§ Extracted material

## Begin

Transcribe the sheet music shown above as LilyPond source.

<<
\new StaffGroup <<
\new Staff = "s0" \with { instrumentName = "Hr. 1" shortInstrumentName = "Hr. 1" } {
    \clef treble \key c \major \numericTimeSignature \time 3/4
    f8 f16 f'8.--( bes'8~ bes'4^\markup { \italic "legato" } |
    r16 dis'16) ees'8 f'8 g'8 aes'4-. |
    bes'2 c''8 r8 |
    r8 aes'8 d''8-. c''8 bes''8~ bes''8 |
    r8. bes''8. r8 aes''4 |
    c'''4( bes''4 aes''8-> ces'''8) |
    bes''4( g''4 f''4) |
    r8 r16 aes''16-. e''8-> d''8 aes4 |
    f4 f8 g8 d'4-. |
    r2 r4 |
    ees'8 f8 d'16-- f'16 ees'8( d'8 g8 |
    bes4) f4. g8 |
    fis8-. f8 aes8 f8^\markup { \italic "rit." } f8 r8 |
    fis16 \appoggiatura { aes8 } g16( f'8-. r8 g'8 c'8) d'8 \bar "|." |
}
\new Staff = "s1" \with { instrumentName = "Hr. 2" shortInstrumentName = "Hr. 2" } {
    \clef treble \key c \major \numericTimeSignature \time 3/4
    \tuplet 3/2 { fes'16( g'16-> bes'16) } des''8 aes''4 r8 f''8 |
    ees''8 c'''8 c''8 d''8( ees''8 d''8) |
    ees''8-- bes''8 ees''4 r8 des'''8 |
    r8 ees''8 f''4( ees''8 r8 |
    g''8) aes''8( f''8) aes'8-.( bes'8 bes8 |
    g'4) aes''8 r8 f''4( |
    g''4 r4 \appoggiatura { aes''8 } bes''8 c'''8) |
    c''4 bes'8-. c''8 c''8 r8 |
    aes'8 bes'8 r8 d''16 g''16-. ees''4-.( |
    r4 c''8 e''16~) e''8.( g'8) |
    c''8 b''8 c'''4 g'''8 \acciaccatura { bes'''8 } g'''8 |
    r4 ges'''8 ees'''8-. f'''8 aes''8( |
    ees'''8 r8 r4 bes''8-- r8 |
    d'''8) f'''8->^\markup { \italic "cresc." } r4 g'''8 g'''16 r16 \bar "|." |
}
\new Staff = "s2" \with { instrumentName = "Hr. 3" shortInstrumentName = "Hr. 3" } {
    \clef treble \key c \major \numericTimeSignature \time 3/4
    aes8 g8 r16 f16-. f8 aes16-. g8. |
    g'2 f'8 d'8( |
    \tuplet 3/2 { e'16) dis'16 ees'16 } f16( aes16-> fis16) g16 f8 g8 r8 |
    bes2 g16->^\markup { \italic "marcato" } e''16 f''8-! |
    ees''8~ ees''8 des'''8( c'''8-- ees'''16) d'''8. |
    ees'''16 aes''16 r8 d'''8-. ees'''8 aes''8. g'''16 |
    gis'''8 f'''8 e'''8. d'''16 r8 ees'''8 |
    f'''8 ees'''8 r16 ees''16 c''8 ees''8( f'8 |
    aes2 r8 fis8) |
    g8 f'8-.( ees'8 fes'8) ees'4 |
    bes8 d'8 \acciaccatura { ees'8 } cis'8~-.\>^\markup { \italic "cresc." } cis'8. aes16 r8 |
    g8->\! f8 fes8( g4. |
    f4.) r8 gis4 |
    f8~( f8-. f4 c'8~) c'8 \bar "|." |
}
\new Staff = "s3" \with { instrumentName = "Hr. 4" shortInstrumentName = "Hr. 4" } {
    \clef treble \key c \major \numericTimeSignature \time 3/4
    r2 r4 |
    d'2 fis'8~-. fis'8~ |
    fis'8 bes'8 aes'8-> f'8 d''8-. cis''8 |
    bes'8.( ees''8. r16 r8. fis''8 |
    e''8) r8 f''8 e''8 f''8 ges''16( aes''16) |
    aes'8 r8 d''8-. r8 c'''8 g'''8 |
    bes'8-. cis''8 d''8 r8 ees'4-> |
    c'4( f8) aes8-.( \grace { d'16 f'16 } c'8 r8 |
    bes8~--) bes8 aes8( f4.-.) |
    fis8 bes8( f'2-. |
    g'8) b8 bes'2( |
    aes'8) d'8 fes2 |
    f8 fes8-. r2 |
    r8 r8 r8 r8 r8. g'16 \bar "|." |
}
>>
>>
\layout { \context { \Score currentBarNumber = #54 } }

## End

§ What is being asked
Which lines in the records above contain the string "instrumentName"? Pull out each of those lines in full, and count a match only when the case is identical.

§ Written response
\new Staff = "s0" \with { instrumentName = "Hr. 1" shortInstrumentName = "Hr. 1" } {
\new Staff = "s1" \with { instrumentName = "Hr. 2" shortInstrumentName = "Hr. 2" } {
\new Staff = "s2" \with { instrumentName = "Hr. 3" shortInstrumentName = "Hr. 3" } {
\new Staff = "s3" \with { instrumentName = "Hr. 4" shortInstrumentName = "Hr. 4" } {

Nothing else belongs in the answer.